§ WHAT IS BEING ASKED: The records that follow are to be transcribed in full, without their images.

§ SOURCE MATERIAL:
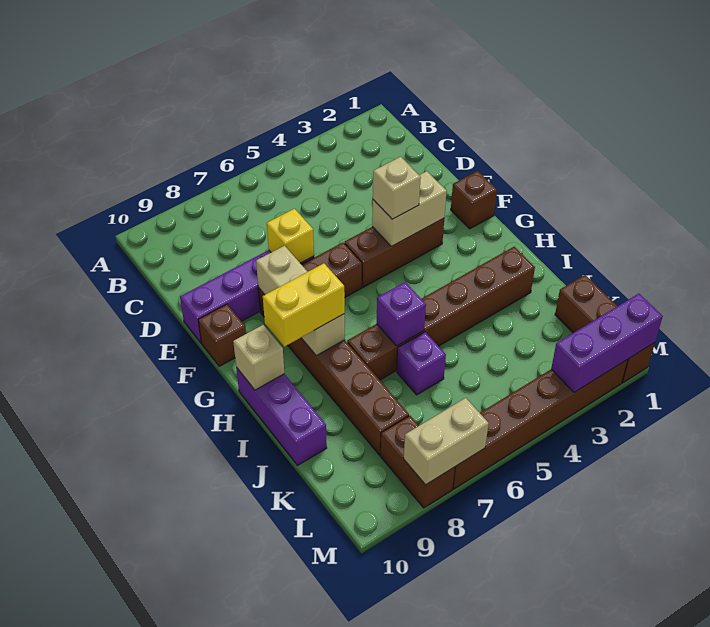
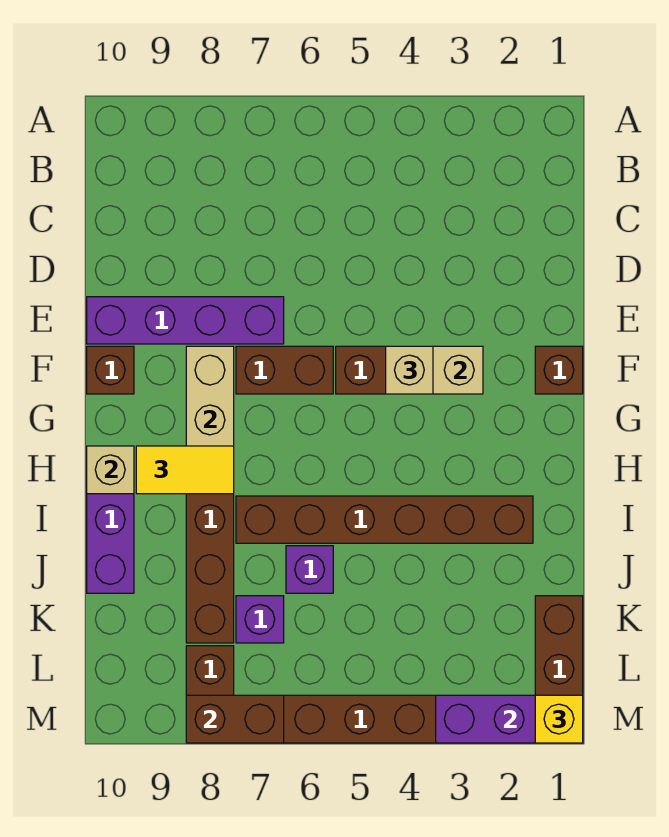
yellow brick E7 level 2 -> yellow brick M1 level 3
yellow brick H8:H9 level 3 -> yellow tile H8:H9 level 3
purple brick I6 level 2 -> purple brick K7 level 1
tan brick M7:M8 level 2 -> brown brick M7:M8 level 2

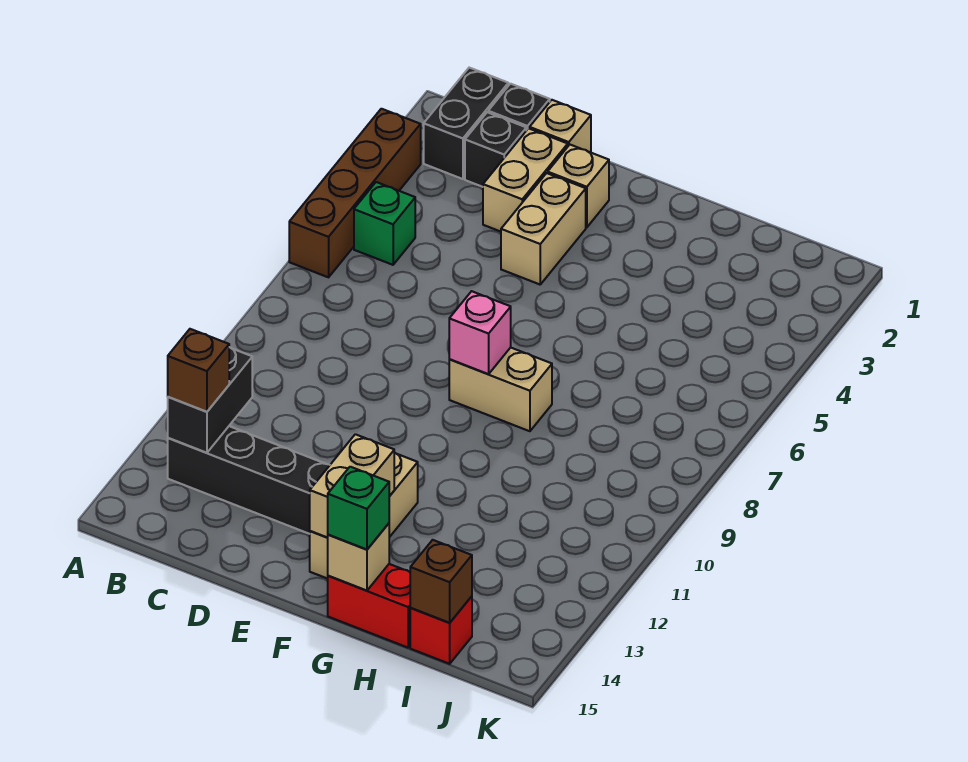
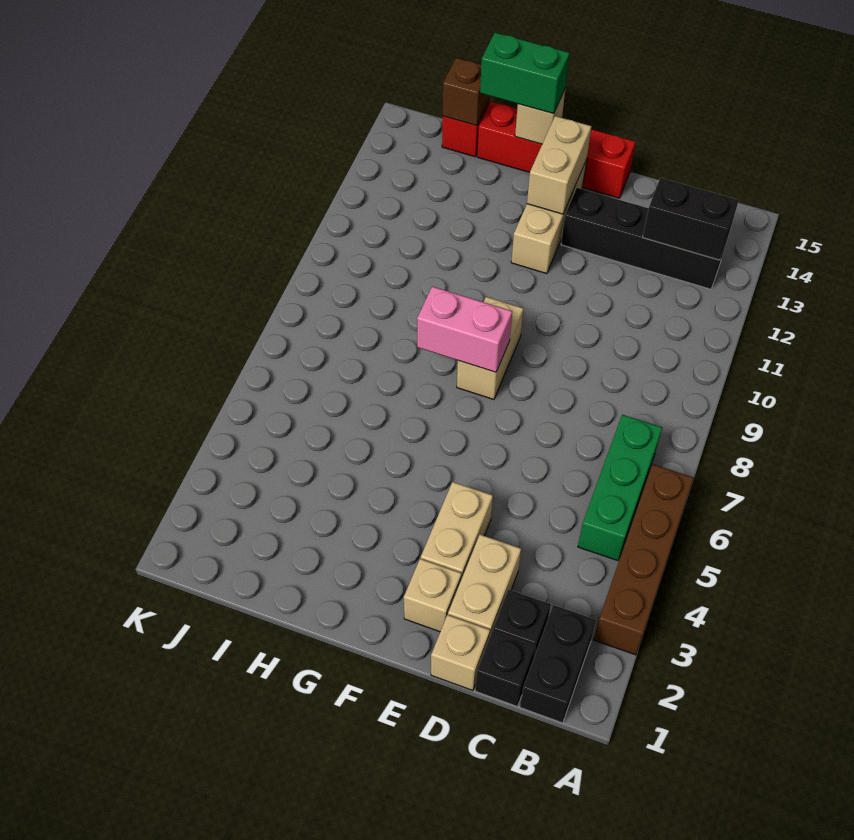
green brick B5 level 1 -> green brick B5:B7 level 1
black brick B12:B13 level 2 -> black brick B13:C13 level 2
brown brick B13 level 3 -> none
tan brick F8:G8 level 1 -> tan brick F8:F9 level 1
pink brick F8 level 2 -> pink brick F8:G8 level 2
red brick G15:H15 level 1 -> red brick E15:H15 level 1
green brick G15 level 3 -> green brick G15:H15 level 3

§ TASK RESPONSE:
yellow brick E7 level 2 -> yellow brick M1 level 3
yellow brick H8:H9 level 3 -> yellow tile H8:H9 level 3
purple brick I6 level 2 -> purple brick K7 level 1
tan brick M7:M8 level 2 -> brown brick M7:M8 level 2

green brick B5 level 1 -> green brick B5:B7 level 1
black brick B12:B13 level 2 -> black brick B13:C13 level 2
brown brick B13 level 3 -> none
tan brick F8:G8 level 1 -> tan brick F8:F9 level 1
pink brick F8 level 2 -> pink brick F8:G8 level 2
red brick G15:H15 level 1 -> red brick E15:H15 level 1
green brick G15 level 3 -> green brick G15:H15 level 3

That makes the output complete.